AIM OF THE EXERCISE. Set down exactly the lines below between the line holding "building: none -> [171,281,255,340]" and the line holding "building: none -> [653,353,734,407]", inclusive; no other line belongs in the answer.

◇ ◇ ◇ ◇

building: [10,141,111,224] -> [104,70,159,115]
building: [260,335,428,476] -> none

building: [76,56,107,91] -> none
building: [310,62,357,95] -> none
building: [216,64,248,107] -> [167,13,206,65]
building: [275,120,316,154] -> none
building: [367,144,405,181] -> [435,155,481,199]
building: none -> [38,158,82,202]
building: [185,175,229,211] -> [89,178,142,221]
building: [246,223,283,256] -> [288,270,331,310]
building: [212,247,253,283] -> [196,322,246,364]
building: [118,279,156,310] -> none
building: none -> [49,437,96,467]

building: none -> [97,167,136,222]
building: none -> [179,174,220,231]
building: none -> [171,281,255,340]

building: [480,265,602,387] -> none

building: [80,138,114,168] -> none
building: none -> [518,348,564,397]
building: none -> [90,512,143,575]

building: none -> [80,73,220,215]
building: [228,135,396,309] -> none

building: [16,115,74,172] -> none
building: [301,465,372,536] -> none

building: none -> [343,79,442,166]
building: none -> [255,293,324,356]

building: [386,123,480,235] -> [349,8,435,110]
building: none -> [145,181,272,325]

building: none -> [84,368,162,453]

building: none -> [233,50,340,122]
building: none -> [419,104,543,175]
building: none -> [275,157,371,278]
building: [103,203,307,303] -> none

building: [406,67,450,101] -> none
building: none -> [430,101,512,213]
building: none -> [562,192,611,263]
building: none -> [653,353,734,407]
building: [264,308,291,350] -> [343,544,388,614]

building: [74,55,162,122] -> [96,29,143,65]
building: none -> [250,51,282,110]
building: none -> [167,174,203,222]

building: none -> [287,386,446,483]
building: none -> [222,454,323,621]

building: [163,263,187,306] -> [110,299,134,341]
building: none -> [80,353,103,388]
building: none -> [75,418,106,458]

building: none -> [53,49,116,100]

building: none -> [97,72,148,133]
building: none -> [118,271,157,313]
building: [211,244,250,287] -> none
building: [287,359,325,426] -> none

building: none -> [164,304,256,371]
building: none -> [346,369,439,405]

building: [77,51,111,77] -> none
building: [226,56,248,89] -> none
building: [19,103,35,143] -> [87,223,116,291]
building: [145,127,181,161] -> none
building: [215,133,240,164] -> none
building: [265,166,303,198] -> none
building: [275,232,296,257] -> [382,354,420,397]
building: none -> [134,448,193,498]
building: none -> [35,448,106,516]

◇ ◇ ◇ ◇

WORKED SOLUTION.
building: none -> [171,281,255,340]

building: [480,265,602,387] -> none

building: [80,138,114,168] -> none
building: none -> [518,348,564,397]
building: none -> [90,512,143,575]

building: none -> [80,73,220,215]
building: [228,135,396,309] -> none

building: [16,115,74,172] -> none
building: [301,465,372,536] -> none

building: none -> [343,79,442,166]
building: none -> [255,293,324,356]

building: [386,123,480,235] -> [349,8,435,110]
building: none -> [145,181,272,325]

building: none -> [84,368,162,453]

building: none -> [233,50,340,122]
building: none -> [419,104,543,175]
building: none -> [275,157,371,278]
building: [103,203,307,303] -> none

building: [406,67,450,101] -> none
building: none -> [430,101,512,213]
building: none -> [562,192,611,263]
building: none -> [653,353,734,407]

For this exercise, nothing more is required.